[Records from a data collection]
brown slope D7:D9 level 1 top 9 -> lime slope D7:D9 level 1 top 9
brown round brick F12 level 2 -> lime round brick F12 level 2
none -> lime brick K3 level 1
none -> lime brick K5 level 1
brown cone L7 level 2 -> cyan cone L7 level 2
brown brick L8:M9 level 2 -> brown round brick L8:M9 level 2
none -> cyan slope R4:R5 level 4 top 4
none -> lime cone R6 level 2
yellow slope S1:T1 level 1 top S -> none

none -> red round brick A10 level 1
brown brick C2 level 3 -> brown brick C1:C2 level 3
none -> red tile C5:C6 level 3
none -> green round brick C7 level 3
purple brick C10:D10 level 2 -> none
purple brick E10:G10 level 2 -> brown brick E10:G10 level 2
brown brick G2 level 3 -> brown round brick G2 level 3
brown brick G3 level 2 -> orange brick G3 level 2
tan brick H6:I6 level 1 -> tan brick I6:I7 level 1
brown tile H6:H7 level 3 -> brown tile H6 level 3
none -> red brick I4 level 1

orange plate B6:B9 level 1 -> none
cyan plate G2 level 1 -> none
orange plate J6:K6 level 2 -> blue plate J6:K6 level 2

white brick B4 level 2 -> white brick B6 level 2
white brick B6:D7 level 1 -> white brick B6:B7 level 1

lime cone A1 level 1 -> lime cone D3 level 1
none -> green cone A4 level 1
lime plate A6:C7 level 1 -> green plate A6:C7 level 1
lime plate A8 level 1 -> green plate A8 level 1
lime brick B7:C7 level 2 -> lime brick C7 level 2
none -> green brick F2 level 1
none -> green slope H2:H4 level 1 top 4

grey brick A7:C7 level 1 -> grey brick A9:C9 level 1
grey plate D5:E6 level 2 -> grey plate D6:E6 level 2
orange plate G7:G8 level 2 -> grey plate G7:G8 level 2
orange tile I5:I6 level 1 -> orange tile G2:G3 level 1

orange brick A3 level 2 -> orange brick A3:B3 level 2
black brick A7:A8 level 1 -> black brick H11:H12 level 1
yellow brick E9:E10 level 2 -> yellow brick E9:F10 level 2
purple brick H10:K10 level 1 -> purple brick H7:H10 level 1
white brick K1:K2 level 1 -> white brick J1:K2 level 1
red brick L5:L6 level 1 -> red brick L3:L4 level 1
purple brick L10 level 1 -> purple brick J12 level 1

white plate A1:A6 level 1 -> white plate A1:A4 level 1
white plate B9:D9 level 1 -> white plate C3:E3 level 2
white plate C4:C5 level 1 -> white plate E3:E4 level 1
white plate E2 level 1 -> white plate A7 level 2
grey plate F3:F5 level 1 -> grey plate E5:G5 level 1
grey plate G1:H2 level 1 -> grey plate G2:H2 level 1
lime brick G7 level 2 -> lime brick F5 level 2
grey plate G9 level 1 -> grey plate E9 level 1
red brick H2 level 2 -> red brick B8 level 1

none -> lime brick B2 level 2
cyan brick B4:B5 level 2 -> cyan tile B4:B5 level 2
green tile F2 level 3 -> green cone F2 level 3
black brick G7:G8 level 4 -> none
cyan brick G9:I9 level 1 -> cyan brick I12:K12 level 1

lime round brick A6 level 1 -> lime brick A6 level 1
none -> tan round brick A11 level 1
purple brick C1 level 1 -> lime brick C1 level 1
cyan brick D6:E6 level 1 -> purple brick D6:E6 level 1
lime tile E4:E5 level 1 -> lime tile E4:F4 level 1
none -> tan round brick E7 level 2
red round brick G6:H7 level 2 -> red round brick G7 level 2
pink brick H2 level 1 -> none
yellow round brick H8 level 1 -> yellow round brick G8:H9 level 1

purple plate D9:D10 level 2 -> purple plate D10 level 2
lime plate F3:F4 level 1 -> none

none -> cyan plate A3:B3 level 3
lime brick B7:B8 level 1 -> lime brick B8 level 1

- TASK OBJECTIVE -
For the entries above, transcribe precisely the lines from the one with "cyan brick D6:E6" through the end, including both.

- RESPONSE FOR THIS EXERCISE -
cyan brick D6:E6 level 1 -> purple brick D6:E6 level 1
lime tile E4:E5 level 1 -> lime tile E4:F4 level 1
none -> tan round brick E7 level 2
red round brick G6:H7 level 2 -> red round brick G7 level 2
pink brick H2 level 1 -> none
yellow round brick H8 level 1 -> yellow round brick G8:H9 level 1

purple plate D9:D10 level 2 -> purple plate D10 level 2
lime plate F3:F4 level 1 -> none

none -> cyan plate A3:B3 level 3
lime brick B7:B8 level 1 -> lime brick B8 level 1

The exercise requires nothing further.